■ Task to complete ■
Only the number is needed. Please count the lines below in which the word "purple" occurs.

--- START ---

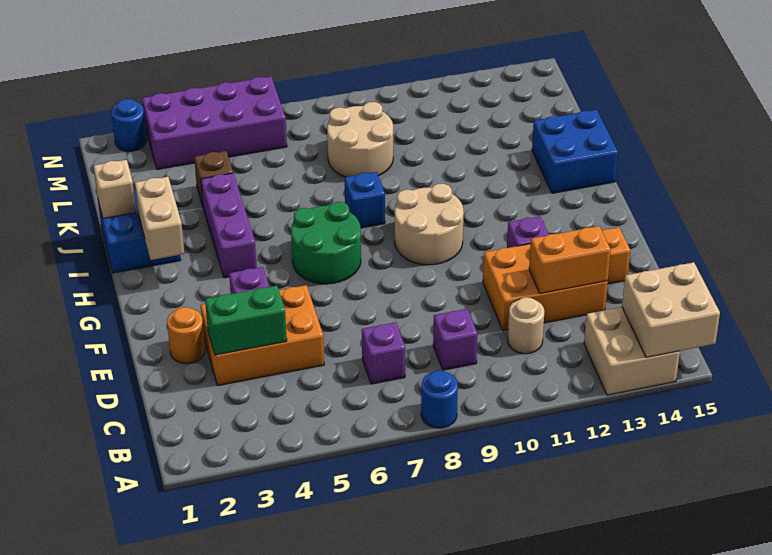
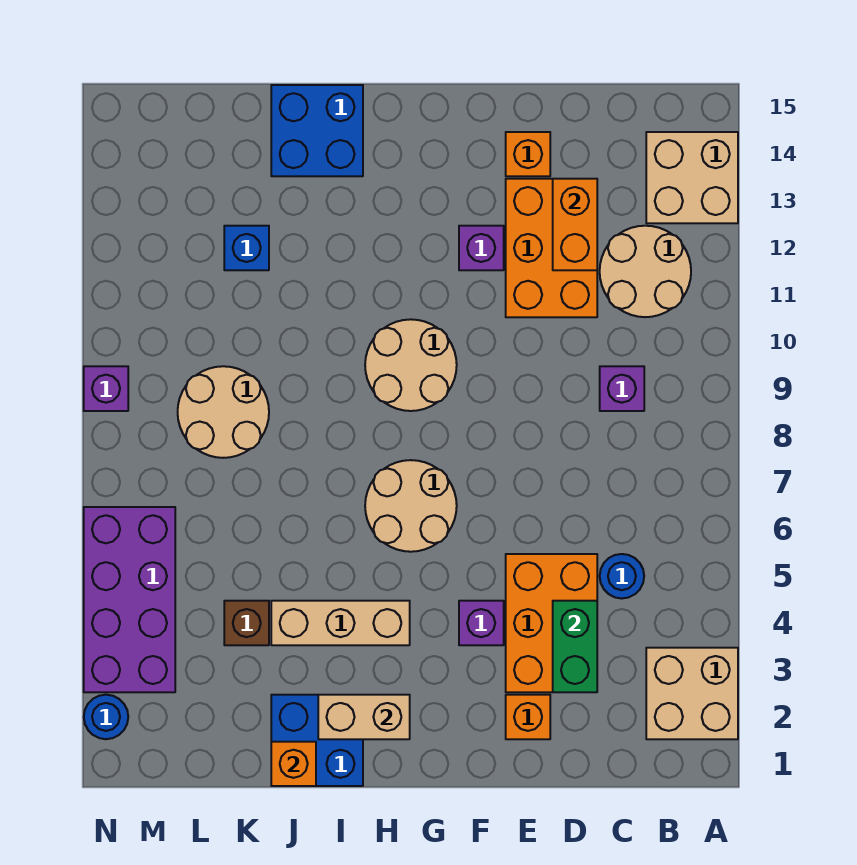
blue 1x1 round brick [421,371,458,428] -> blue 1x1 round brick moved to [600,554,644,599]
tan 2x2 brick [622,262,720,357] -> tan 2x2 brick moved to [646,648,738,739]
purple 1x1 brick [362,322,405,384] -> purple 1x1 brick moved to [84,366,128,411]
tan 1x1 round brick [508,297,544,354] -> tan 2x2 round brick [600,226,691,317]
orange 1x1 round brick [167,307,205,364] -> orange 1x1 brick [506,695,550,739]
green 2x2 round brick [291,202,361,284] -> tan 2x2 round brick [365,460,457,552]
purple 1x3 brick [201,173,257,278] -> tan 1x3 brick [271,601,410,645]
blue 1x1 brick [344,172,385,228] -> blue 1x1 brick moved to [224,226,269,270]
tan 1x1 brick [93,160,136,219] -> orange 1x1 brick [271,742,316,786]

--- END ---

■ The answer ■
2